## Material for the task
⟨
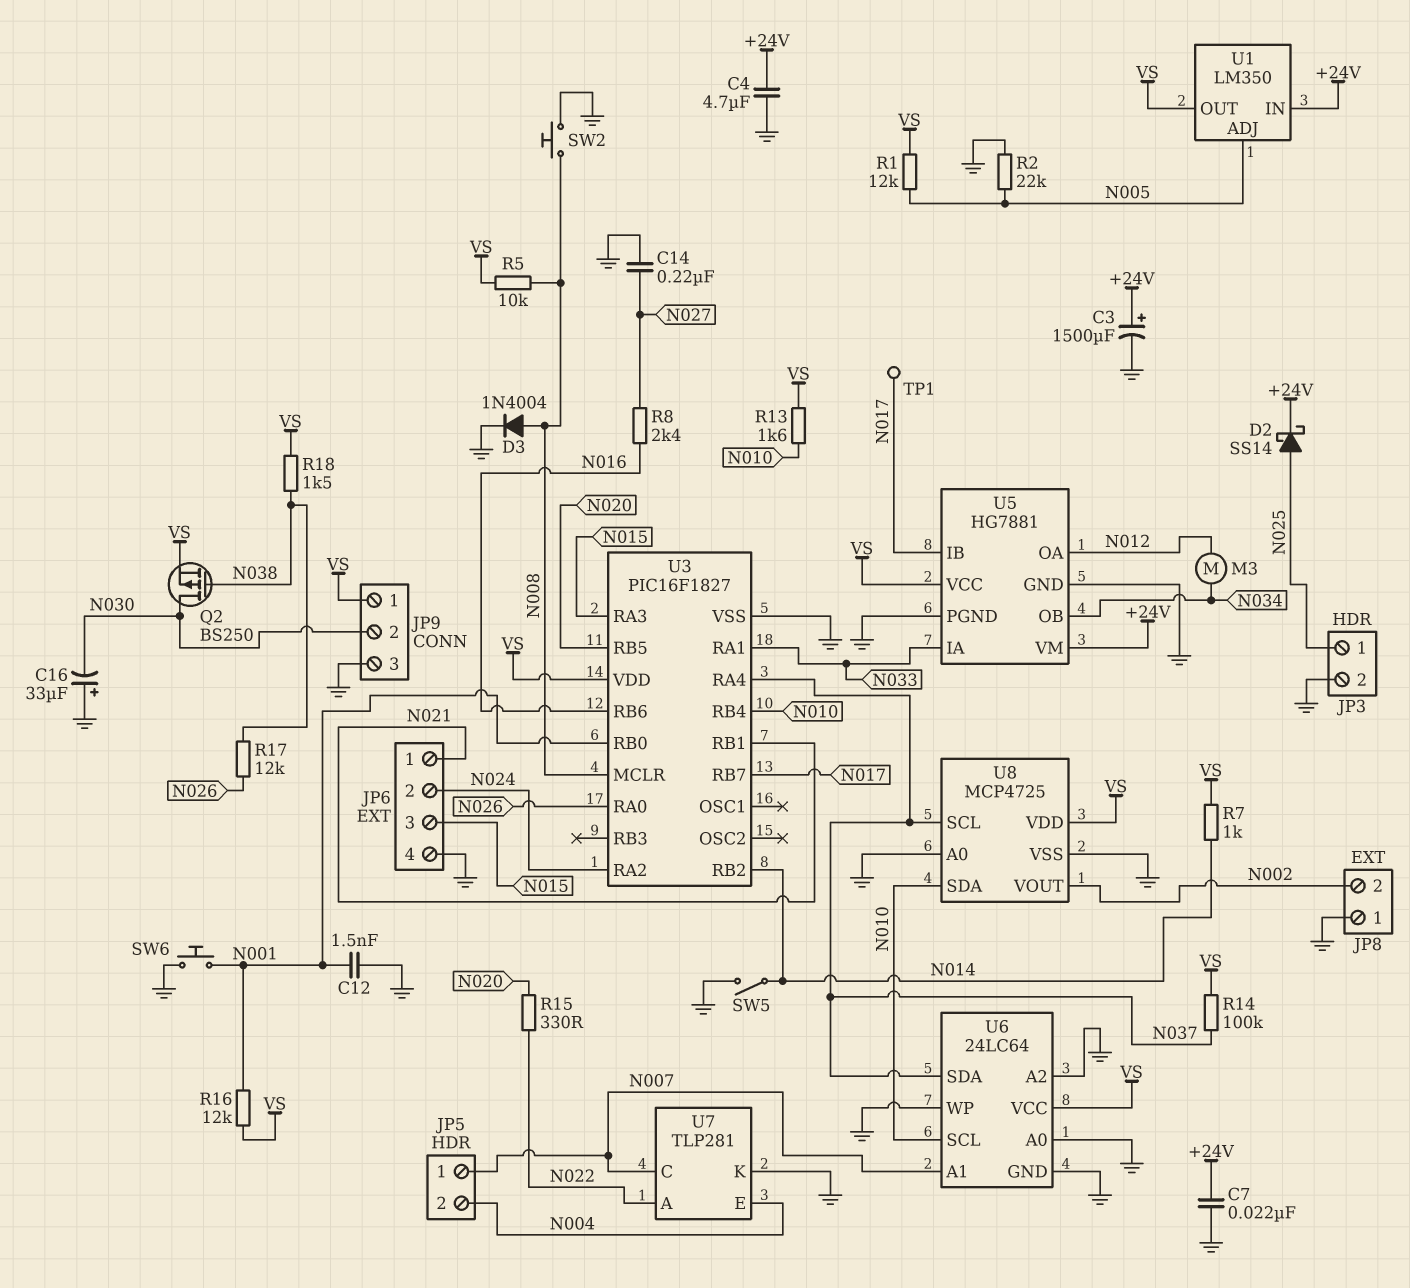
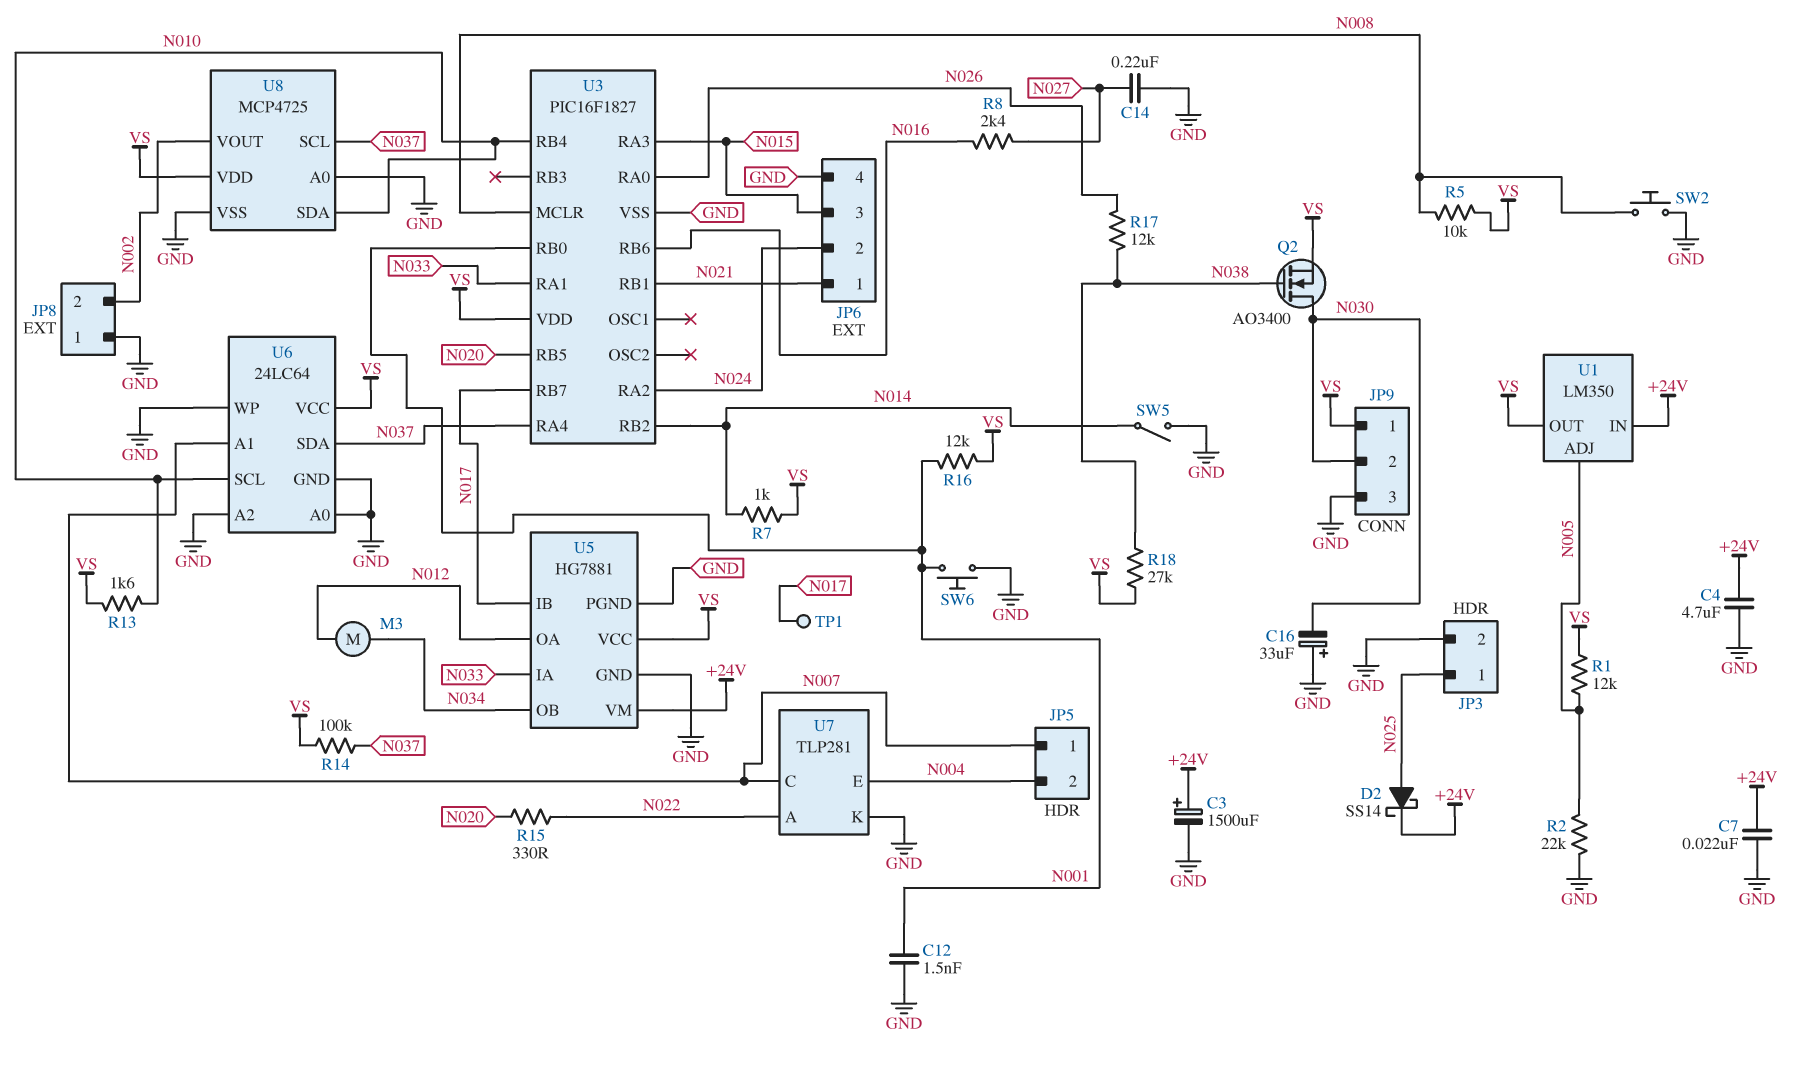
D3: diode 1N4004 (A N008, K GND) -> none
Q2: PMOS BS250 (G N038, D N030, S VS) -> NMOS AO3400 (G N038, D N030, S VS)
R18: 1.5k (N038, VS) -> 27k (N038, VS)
⟩
⟨
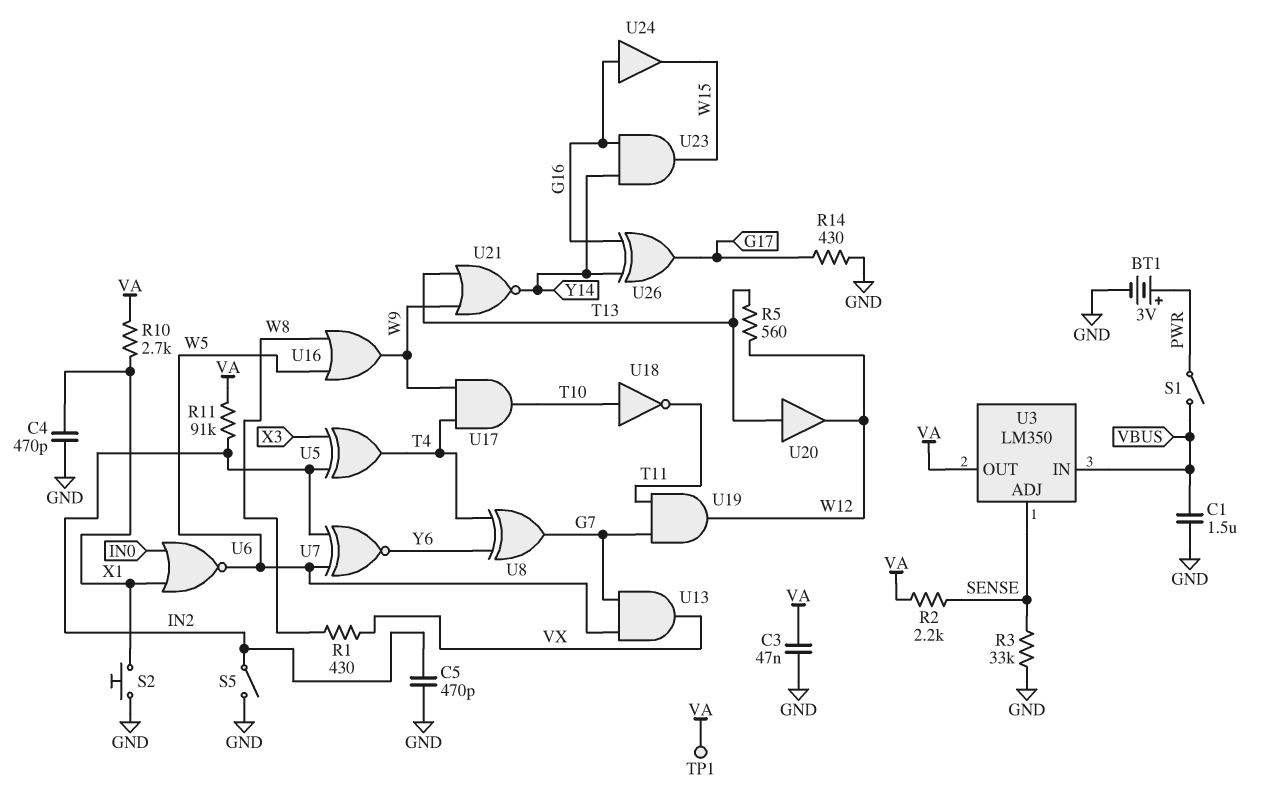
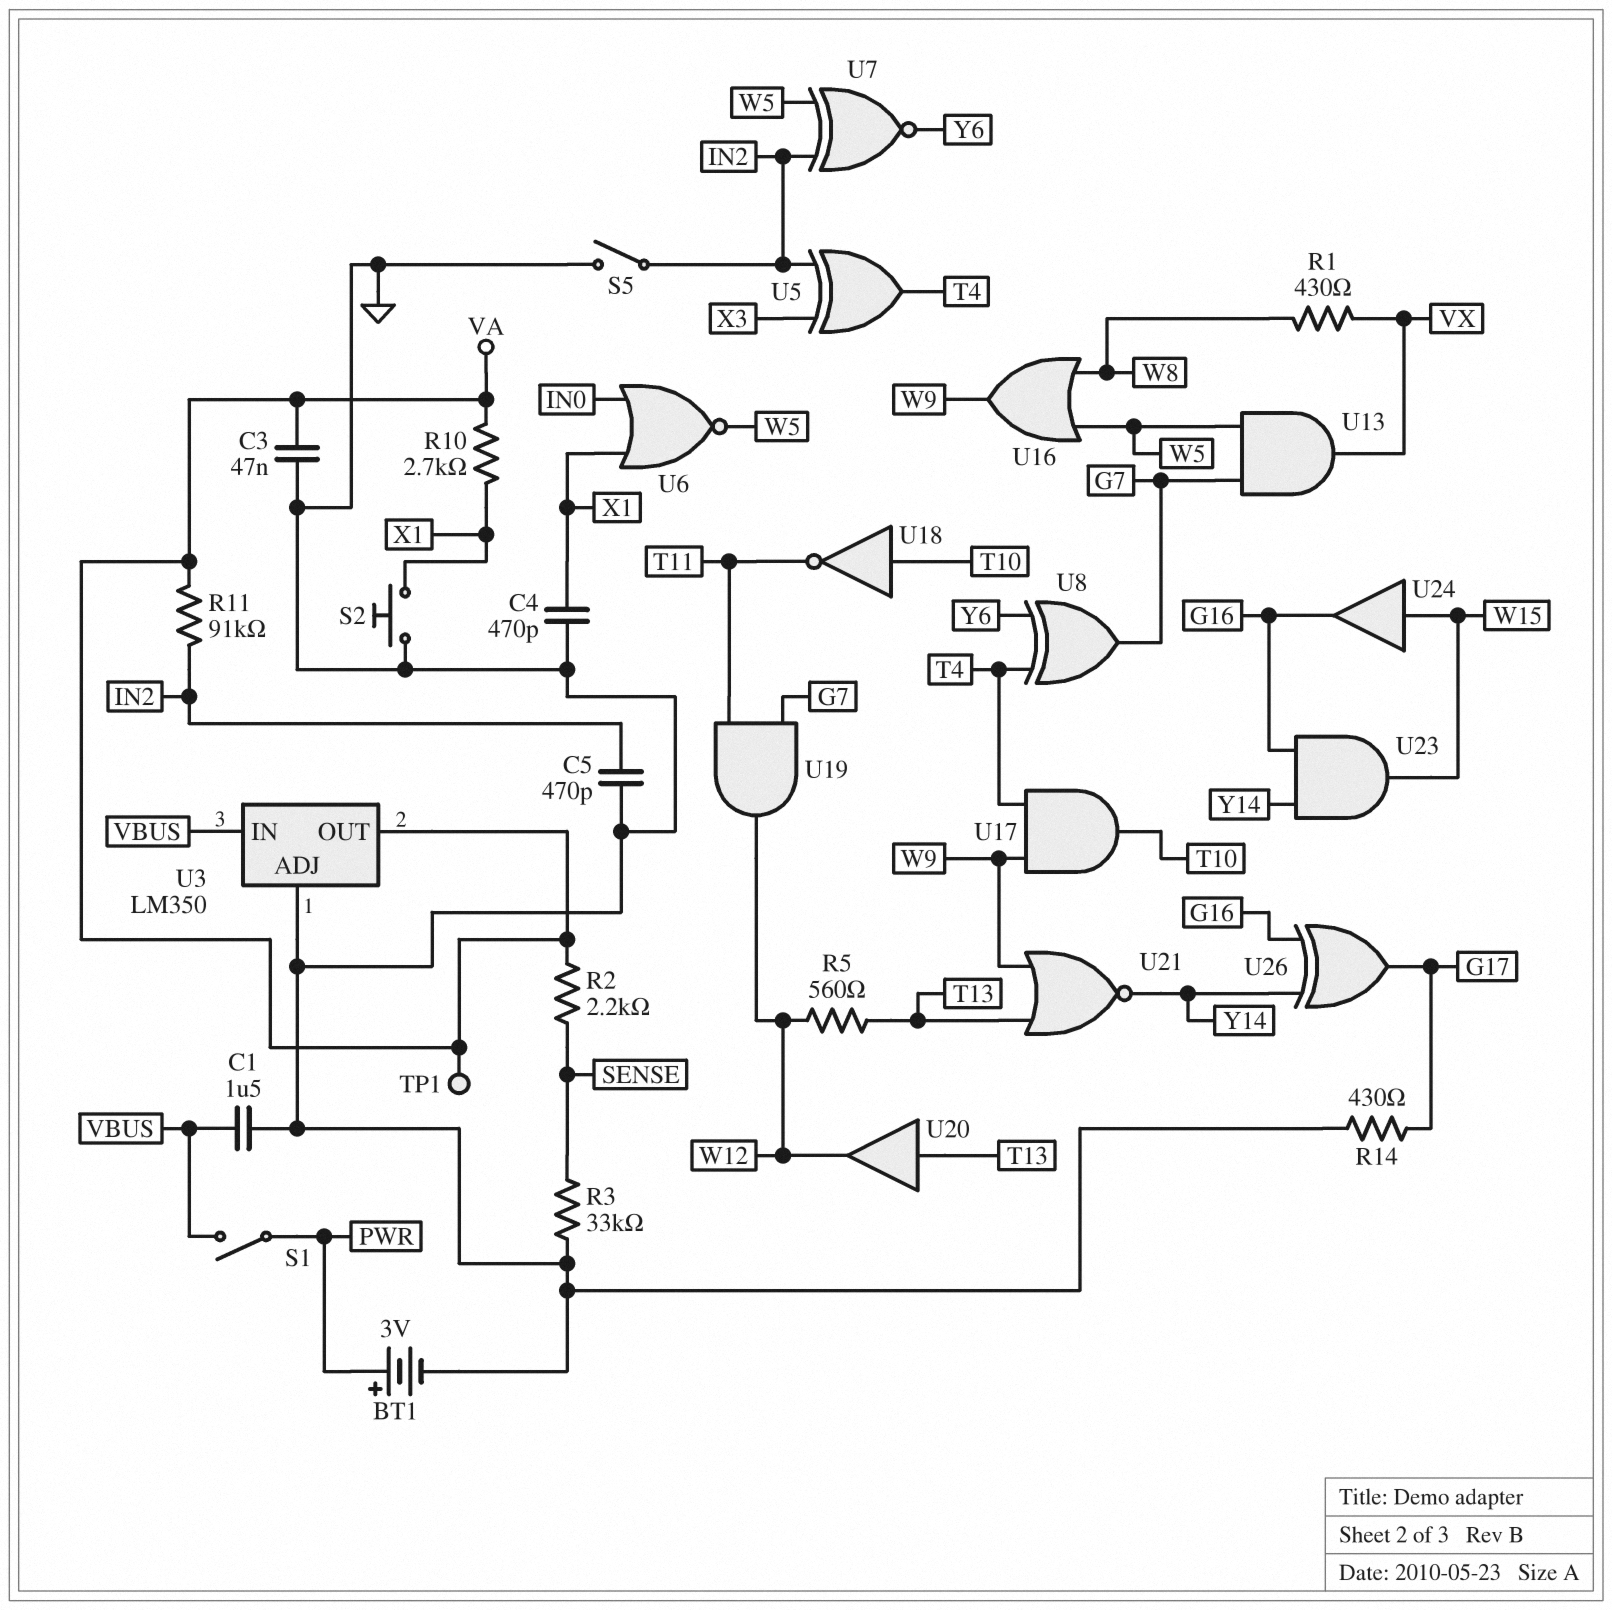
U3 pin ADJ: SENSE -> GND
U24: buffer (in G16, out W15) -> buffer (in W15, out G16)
⟩
## Task directions
Output exactly the lines of the material above from the one containing "D3: diode 1N4004 (A N008, K GND) -> none" up to and including the one containing "R18: 1.5k (N038, VS) -> 27k (N038, VS)".

## Your solution
D3: diode 1N4004 (A N008, K GND) -> none
Q2: PMOS BS250 (G N038, D N030, S VS) -> NMOS AO3400 (G N038, D N030, S VS)
R18: 1.5k (N038, VS) -> 27k (N038, VS)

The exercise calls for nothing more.